▶ [Dataset entries]:
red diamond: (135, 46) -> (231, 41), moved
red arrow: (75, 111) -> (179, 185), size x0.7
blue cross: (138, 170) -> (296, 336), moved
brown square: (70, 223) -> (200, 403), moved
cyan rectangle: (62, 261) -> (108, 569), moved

==

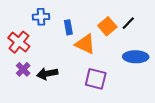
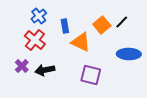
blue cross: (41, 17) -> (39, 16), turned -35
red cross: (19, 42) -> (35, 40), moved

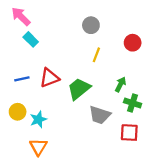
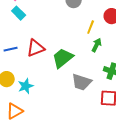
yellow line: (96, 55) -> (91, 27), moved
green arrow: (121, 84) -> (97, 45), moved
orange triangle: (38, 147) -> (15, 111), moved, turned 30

---

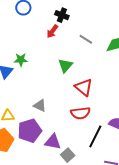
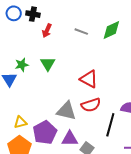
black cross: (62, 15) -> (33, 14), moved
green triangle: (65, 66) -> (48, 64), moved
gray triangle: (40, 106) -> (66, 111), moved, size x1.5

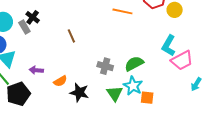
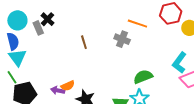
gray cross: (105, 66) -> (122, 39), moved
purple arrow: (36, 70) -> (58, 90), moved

▶ [What the task asks]:
When you reach the line in the material above that holds "brown square: (70, 223) -> (200, 403), moved", begin reproducing lines exactly, and stop after the line that holds "cyan rectangle: (62, 261)".

▶ [Solution for this task]:
brown square: (70, 223) -> (200, 403), moved
cyan rectangle: (62, 261) -> (108, 569), moved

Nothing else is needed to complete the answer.